**Records shown**
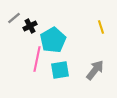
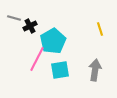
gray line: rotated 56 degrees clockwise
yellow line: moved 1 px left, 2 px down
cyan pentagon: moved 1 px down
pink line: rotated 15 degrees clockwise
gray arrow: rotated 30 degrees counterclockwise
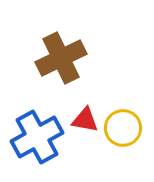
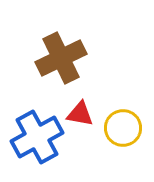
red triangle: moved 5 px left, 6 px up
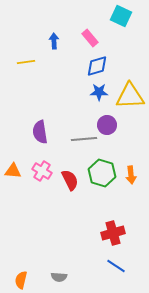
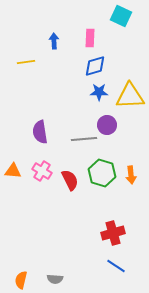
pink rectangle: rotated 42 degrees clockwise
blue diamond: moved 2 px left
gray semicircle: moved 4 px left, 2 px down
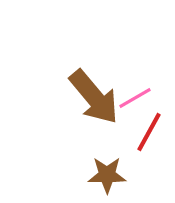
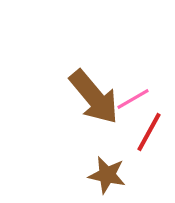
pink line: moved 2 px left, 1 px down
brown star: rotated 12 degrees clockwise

**Task prompt**
Exactly the lines from the one containing "blue diamond: moved 2 px left" to the end of the records above, both end lines included, are to be printed, and no pictures with them.

**The completed task**
blue diamond: moved 2 px left
gray semicircle: moved 4 px left, 2 px down
pink line: moved 2 px left, 1 px down
brown star: rotated 12 degrees clockwise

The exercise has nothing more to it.